**Work to complete**:
Look below for the line containing "black brick H1:I1" and the line containing "grey cone H9 level 2 -> brown cone H9 level 2"; repeat exactly those two lines and all lines between them, and nothing else.

**Data supplied**:
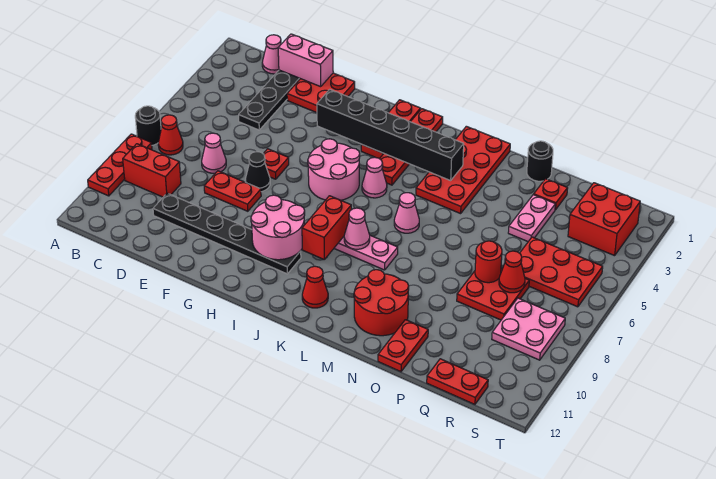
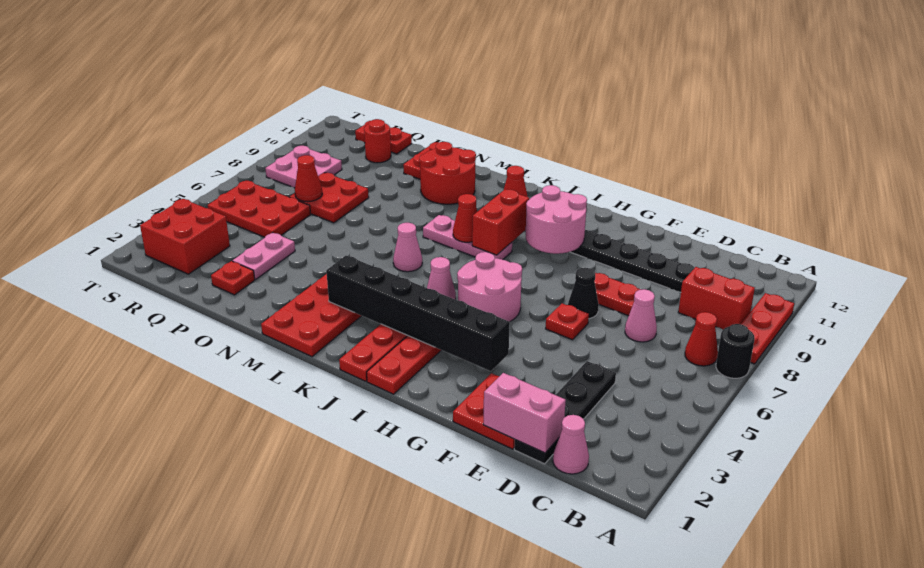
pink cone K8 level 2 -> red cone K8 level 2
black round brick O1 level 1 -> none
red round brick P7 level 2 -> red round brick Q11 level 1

---

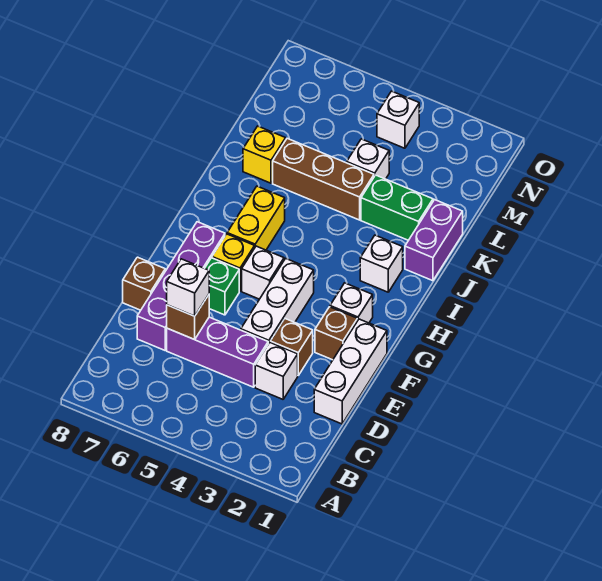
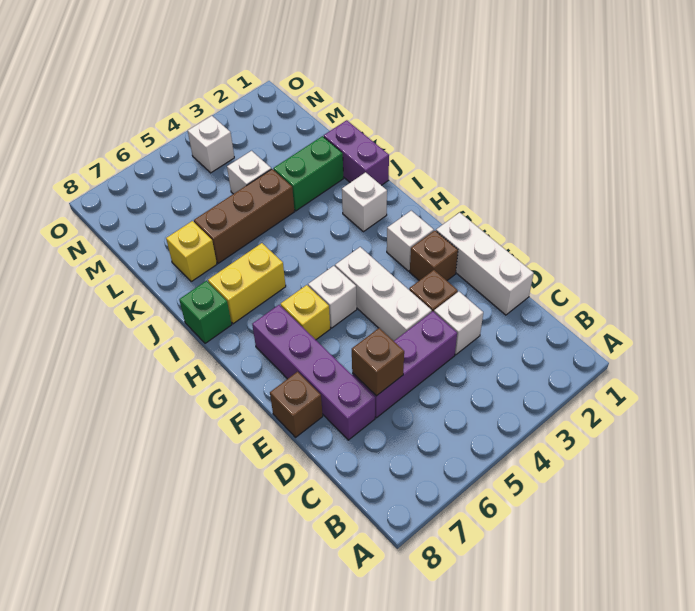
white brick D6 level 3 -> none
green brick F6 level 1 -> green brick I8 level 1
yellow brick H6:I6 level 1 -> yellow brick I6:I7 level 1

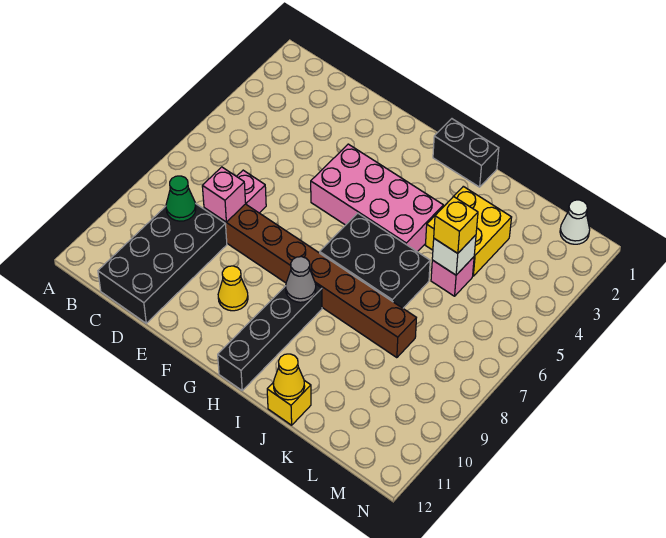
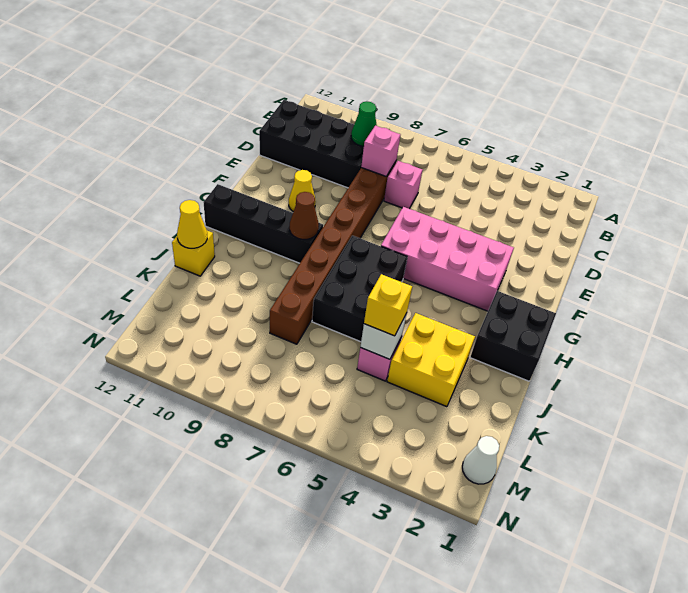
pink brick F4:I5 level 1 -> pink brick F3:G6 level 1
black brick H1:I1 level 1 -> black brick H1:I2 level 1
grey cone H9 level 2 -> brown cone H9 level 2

**Completed task**:
black brick H1:I1 level 1 -> black brick H1:I2 level 1
grey cone H9 level 2 -> brown cone H9 level 2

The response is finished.